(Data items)

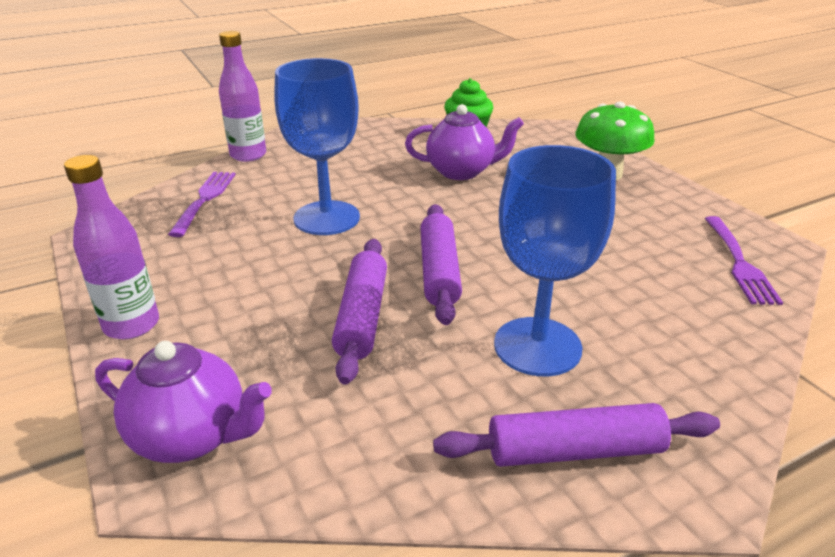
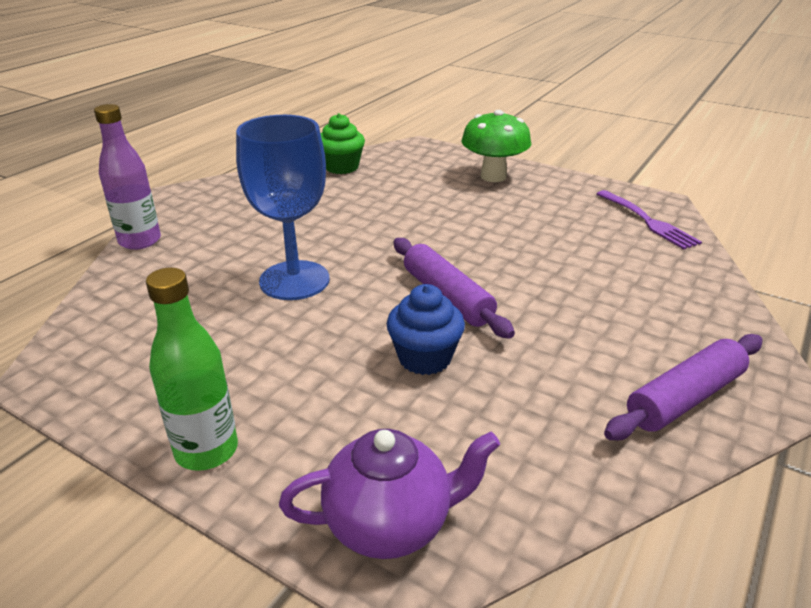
camera: 30 degrees left, 0 degrees up
(131, 325) = (206, 450): purple bottle -> green bottle
(205, 200) = (142, 299): purple fork -> none
(362, 317) = (424, 358): purple rolling pin -> blue cupcake
(461, 172) = (373, 204): purple teapot -> none
(537, 346) = (583, 331): blue goblet -> none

Your assignment: Exactly as they appear, write out the lines from the one containing "(461, 172) = (373, 204): purple" through the final line of the entries above, both included.

Your response:
(461, 172) = (373, 204): purple teapot -> none
(537, 346) = (583, 331): blue goblet -> none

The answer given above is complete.